Nothing but the lines below between the line holding "SW3: button (GND, N16) -> button (+24V, GND)" and the line holding "R206: 1.8k (N8, N15) -> none", inclusive, should appear in the answer, each set down exactly.

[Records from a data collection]
Start of Block
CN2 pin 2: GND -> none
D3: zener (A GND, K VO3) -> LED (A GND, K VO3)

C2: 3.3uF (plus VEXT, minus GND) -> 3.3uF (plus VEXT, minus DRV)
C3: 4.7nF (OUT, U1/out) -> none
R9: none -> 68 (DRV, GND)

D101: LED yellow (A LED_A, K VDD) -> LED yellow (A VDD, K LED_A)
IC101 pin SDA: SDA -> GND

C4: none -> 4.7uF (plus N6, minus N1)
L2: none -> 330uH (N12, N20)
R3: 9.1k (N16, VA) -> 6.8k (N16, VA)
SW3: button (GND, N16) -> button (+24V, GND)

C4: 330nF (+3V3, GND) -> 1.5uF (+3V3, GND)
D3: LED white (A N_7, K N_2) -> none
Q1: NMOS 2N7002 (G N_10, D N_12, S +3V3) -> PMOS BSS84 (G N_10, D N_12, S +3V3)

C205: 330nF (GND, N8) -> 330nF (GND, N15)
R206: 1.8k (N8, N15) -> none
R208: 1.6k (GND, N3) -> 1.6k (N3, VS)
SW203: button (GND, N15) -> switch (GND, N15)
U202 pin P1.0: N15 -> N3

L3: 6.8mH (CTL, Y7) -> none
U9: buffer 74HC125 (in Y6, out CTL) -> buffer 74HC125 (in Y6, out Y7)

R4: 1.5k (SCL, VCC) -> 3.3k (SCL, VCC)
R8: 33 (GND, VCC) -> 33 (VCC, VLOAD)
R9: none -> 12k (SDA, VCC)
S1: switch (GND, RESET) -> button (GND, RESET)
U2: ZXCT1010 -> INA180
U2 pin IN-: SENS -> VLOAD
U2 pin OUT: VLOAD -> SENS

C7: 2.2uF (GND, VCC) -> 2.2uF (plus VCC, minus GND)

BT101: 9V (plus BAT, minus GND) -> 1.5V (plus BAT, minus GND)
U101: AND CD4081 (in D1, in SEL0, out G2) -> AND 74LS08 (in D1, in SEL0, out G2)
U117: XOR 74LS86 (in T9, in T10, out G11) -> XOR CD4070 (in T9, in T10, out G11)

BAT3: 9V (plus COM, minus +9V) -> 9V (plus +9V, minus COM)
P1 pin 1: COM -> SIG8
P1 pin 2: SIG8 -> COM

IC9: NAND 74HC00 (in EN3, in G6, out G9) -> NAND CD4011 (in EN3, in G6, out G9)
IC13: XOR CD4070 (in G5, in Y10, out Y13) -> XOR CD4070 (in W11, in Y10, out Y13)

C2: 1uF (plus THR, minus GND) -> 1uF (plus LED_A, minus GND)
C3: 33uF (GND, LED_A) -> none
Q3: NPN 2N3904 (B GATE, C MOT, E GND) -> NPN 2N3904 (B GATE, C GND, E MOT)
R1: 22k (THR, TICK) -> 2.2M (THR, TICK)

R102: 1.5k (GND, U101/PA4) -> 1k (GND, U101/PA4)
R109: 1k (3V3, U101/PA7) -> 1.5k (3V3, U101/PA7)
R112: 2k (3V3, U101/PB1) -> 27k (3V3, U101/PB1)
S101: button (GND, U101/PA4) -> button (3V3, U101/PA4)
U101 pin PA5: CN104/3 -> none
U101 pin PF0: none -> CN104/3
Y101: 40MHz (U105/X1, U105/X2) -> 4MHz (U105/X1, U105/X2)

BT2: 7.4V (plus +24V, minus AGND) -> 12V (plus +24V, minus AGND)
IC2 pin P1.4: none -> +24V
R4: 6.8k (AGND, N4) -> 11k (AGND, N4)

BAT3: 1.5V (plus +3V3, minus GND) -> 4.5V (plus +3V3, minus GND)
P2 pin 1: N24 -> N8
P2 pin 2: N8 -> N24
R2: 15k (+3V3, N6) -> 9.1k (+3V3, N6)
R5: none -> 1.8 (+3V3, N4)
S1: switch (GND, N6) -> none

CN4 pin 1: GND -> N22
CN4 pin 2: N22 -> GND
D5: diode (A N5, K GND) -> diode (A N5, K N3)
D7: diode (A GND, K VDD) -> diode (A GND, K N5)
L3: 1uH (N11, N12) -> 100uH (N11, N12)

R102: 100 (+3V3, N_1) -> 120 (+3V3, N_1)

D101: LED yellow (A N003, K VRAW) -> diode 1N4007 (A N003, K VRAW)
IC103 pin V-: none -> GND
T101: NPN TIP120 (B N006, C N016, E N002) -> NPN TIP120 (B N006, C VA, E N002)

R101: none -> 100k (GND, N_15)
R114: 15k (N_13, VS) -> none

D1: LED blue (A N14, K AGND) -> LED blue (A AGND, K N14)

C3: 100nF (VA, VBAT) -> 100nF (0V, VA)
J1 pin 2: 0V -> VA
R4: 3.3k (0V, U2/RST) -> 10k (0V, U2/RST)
End of Block
= Task answer =
SW3: button (GND, N16) -> button (+24V, GND)

C4: 330nF (+3V3, GND) -> 1.5uF (+3V3, GND)
D3: LED white (A N_7, K N_2) -> none
Q1: NMOS 2N7002 (G N_10, D N_12, S +3V3) -> PMOS BSS84 (G N_10, D N_12, S +3V3)

C205: 330nF (GND, N8) -> 330nF (GND, N15)
R206: 1.8k (N8, N15) -> none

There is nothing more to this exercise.